Your goal: In the listing below, which lines contain the string "white"? Copy them all.
[[ Dataset open ]]
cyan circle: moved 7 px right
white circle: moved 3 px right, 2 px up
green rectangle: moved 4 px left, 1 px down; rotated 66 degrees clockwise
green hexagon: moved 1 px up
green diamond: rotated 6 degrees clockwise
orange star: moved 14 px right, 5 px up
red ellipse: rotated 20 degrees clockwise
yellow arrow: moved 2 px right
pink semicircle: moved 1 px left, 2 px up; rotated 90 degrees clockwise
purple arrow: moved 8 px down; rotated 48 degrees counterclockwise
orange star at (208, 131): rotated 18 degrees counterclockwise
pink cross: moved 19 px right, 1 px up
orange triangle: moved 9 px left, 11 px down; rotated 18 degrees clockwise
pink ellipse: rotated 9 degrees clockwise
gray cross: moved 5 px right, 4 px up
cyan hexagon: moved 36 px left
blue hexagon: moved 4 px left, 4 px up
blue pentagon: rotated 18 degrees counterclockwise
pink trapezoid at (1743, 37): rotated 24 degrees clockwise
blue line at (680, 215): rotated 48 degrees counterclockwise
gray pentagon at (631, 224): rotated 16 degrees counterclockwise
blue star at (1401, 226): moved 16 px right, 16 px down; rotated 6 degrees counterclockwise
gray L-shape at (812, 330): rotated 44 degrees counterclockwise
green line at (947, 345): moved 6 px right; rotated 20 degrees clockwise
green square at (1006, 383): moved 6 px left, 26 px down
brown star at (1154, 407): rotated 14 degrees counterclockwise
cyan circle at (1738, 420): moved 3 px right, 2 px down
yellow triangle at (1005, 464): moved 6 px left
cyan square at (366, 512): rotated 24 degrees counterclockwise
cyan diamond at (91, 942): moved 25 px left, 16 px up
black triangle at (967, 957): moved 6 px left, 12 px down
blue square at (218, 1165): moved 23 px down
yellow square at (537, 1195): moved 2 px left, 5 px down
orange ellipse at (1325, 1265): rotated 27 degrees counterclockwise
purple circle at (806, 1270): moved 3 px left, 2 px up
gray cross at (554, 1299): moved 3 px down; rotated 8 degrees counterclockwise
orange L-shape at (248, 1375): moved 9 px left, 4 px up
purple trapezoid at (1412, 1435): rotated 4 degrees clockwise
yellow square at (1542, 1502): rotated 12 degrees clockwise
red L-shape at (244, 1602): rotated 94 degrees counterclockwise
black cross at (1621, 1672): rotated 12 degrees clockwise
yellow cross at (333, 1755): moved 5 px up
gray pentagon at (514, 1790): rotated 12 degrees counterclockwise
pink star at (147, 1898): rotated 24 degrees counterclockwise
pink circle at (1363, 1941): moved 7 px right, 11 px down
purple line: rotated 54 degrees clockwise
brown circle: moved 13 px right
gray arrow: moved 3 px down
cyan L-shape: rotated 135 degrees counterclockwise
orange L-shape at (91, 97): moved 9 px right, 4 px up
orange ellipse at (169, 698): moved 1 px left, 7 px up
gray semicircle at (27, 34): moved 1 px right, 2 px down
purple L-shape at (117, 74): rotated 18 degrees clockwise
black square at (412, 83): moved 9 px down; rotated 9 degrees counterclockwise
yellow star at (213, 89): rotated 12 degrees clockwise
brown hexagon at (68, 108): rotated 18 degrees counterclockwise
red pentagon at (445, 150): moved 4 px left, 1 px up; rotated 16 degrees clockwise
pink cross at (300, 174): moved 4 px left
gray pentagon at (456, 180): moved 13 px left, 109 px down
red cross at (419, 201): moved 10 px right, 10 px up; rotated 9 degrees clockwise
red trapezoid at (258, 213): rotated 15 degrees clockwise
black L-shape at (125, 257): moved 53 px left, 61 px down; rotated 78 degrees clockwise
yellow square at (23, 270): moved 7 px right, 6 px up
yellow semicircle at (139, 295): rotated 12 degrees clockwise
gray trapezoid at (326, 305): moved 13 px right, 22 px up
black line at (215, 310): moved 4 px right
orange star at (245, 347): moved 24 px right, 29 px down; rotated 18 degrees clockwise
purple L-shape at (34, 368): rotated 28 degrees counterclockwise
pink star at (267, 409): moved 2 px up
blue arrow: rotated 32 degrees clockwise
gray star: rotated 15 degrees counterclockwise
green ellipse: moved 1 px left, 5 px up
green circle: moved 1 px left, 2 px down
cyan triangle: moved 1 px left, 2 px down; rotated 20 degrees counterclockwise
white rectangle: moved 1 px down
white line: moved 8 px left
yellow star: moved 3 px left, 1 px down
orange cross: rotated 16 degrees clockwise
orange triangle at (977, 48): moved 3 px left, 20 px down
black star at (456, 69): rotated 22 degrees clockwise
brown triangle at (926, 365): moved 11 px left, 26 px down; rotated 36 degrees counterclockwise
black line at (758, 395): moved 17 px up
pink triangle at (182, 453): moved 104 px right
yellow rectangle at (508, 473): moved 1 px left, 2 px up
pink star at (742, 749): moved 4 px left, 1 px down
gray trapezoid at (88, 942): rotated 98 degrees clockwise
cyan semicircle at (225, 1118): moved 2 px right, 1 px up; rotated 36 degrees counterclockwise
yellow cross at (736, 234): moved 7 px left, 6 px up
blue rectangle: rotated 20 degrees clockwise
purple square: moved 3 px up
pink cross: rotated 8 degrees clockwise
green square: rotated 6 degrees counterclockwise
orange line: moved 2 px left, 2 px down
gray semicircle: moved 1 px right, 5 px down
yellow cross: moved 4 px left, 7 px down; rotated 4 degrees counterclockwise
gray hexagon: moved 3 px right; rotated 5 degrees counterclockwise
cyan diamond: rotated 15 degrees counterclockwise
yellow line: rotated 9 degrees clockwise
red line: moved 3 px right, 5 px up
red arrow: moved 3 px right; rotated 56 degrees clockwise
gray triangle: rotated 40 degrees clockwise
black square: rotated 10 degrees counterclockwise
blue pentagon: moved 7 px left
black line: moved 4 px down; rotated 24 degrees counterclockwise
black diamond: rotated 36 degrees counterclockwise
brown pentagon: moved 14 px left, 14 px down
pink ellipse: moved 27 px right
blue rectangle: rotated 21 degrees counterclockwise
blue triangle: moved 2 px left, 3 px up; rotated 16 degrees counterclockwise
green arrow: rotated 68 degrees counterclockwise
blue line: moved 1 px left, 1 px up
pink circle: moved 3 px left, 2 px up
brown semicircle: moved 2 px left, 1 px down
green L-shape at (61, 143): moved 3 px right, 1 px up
[[ Dataset closed ]]
Finished task:
white circle: moved 3 px right, 2 px up
white rectangle: moved 1 px down
white line: moved 8 px left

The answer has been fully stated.